Supplied entries Start Marker

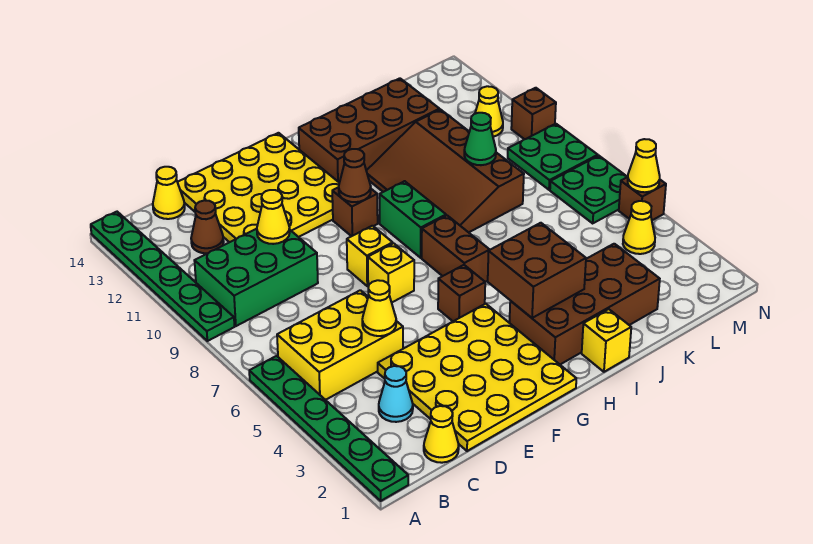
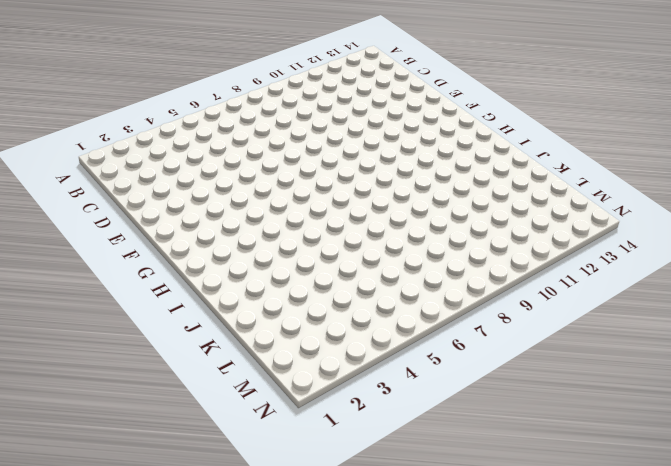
none -> green plate A1:A6 level 1
none -> green plate A9:A14 level 1
none -> yellow brick B5:D6 level 1
none -> green brick B9:D10 level 1

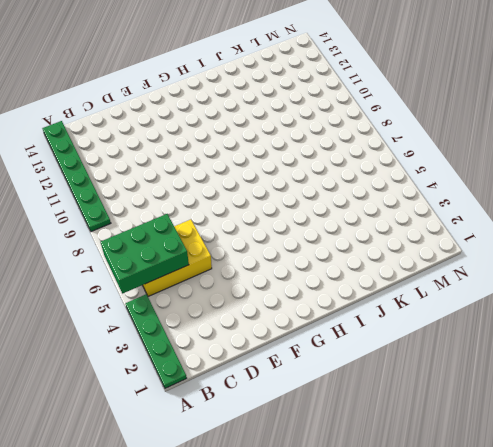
green plate A1:A4 level 1 -> green plate A1:A6 level 1
green brick A5:C6 level 2 -> green brick B9:D10 level 1
none -> yellow cone C1 level 1
none -> cyan cone C3 level 1
none -> brown cone C12 level 1
none -> yellow cone C14 level 1

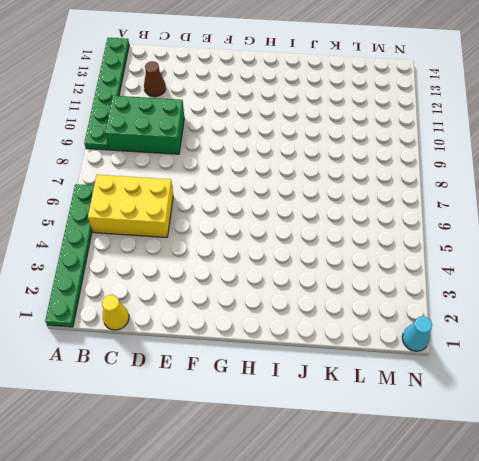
cyan cone N1 level 1 -> cyan cone C3 level 1
none -> yellow cone C14 level 1
none -> yellow plate D1:G4 level 1
none -> yellow plate D11:G14 level 1
none -> yellow brick F7 level 1

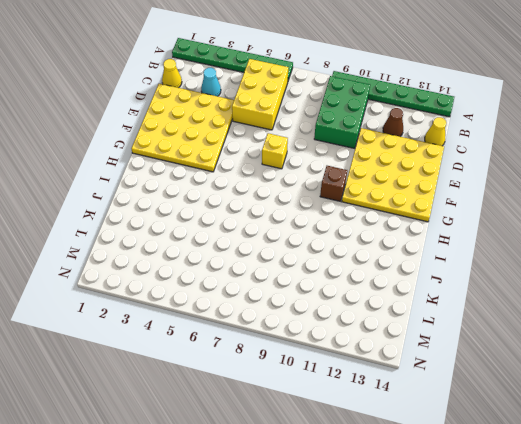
none -> yellow brick F8 level 1
none -> brown brick G5 level 1
none -> brown brick H2:K3 level 1
none -> brown brick H6:H7 level 1

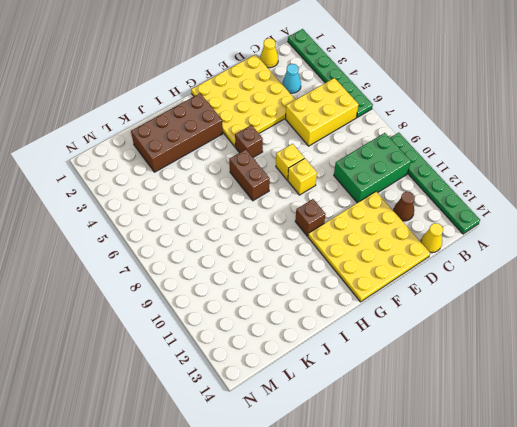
none -> green brick H8:H9 level 1
none -> brown brick H12:K13 level 1
none -> yellow brick I1 level 1
none -> brown slope I8:K11 level 1 top K

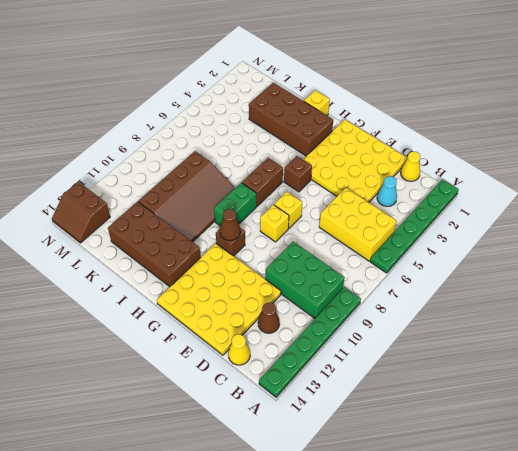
brown slope M13:N14 level 1 top 13 -> none
none -> yellow cone M4 level 1
none -> green plate M6:N7 level 1
none -> green plate M8:N9 level 1
none -> yellow cone M11 level 1

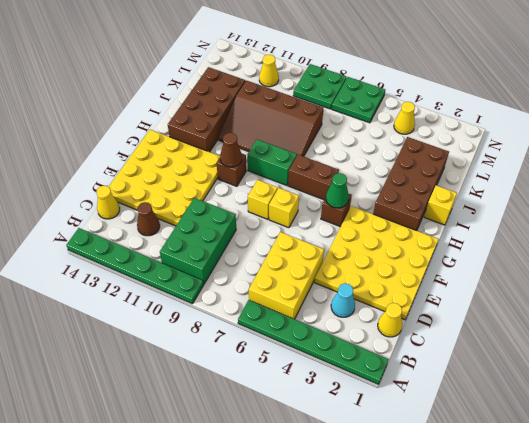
green cone G5 level 2 -> green cone K9 level 2
none -> brown brick N5 level 1
none -> brown brick N10 level 1
none -> yellow cone D5 level 2
none -> yellow cone D10 level 2

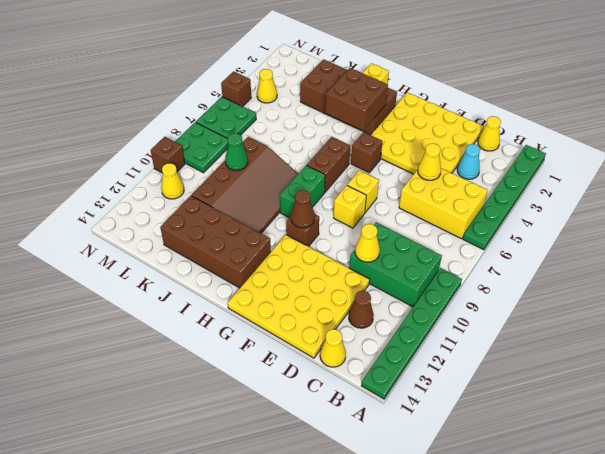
none -> yellow cone N5 level 2

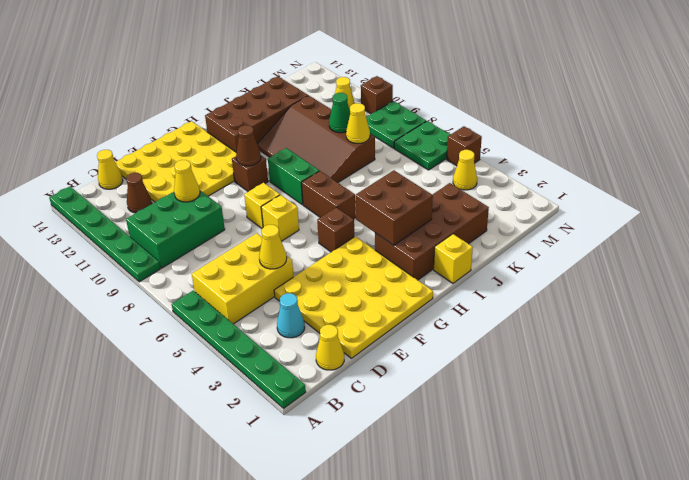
yellow cone K8 level 2 -> yellow cone N5 level 2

Supplied entries End Marker

_Exercise aim_:
All of the material above needs to be restated exactly, with no pictures.

_Written solution_:
none -> green plate A1:A6 level 1
none -> green plate A9:A14 level 1
none -> yellow brick B5:D6 level 1
none -> green brick B9:D10 level 1

green plate A1:A4 level 1 -> green plate A1:A6 level 1
green brick A5:C6 level 2 -> green brick B9:D10 level 1
none -> yellow cone C1 level 1
none -> cyan cone C3 level 1
none -> brown cone C12 level 1
none -> yellow cone C14 level 1

cyan cone N1 level 1 -> cyan cone C3 level 1
none -> yellow cone C14 level 1
none -> yellow plate D1:G4 level 1
none -> yellow plate D11:G14 level 1
none -> yellow brick F7 level 1

none -> yellow brick F8 level 1
none -> brown brick G5 level 1
none -> brown brick H2:K3 level 1
none -> brown brick H6:H7 level 1

none -> green brick H8:H9 level 1
none -> brown brick H12:K13 level 1
none -> yellow brick I1 level 1
none -> brown slope I8:K11 level 1 top K

brown slope M13:N14 level 1 top 13 -> none
none -> yellow cone M4 level 1
none -> green plate M6:N7 level 1
none -> green plate M8:N9 level 1
none -> yellow cone M11 level 1

green cone G5 level 2 -> green cone K9 level 2
none -> brown brick N5 level 1
none -> brown brick N10 level 1
none -> yellow cone D5 level 2
none -> yellow cone D10 level 2

none -> yellow cone N5 level 2

yellow cone K8 level 2 -> yellow cone N5 level 2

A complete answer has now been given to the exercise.